WHAT YOU HAVE TO DO: Tally the lines in the entries where the string "bowl" appears, and write only the total.

INFORMATION Start Marker

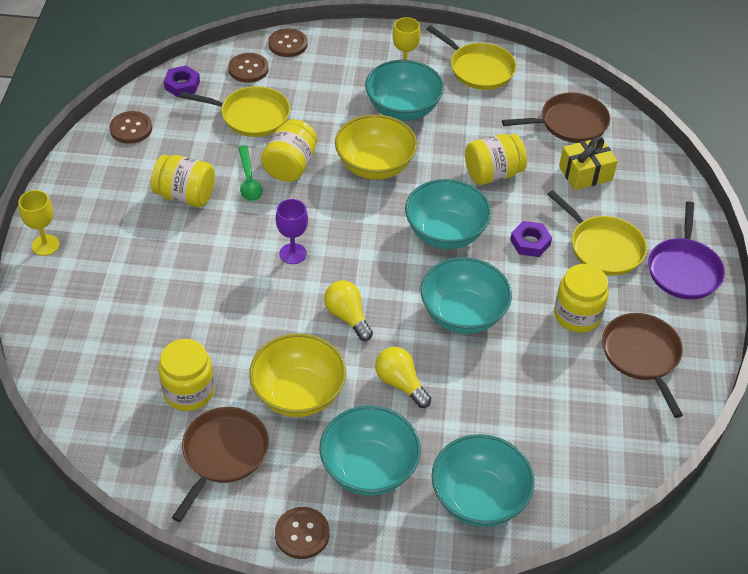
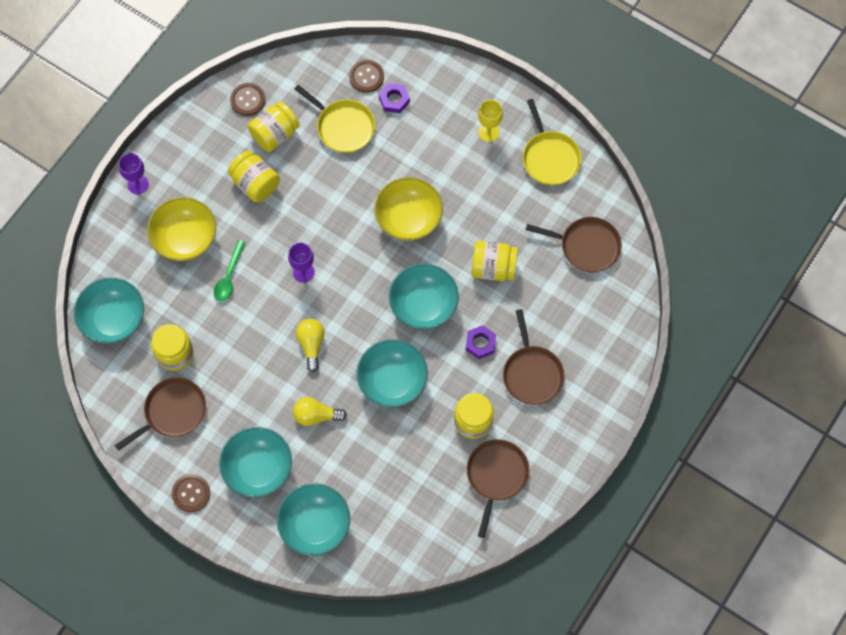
camera: 30 degrees right, 20 degrees up
(45, 245) = (138, 184): yellow goblet -> purple goblet
(182, 85) = (307, 71): purple nut -> purple nut (394, 100)
(249, 180) = (308, 190): green spoon -> green spoon (229, 276)
(288, 44) = (412, 63): brown button -> none
(290, 166) = (345, 190): yellow jar -> yellow jar (275, 134)
(298, 394) = (244, 390): yellow bowl -> yellow bowl (185, 239)
(400, 383) = (316, 415): yellow light bulb -> yellow light bulb turned 75 degrees counterclockwise
(403, 109) = (463, 172): turquoise bowl -> turquoise bowl (114, 319)
(585, 173) = (565, 300): yellow gift -> none
(603, 247) = (532, 374): yellow pan -> brown pan
(684, 270) = (578, 421): purple pan -> none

INFORMATION End Marker

OUTPUT FOR THIS TASK: 2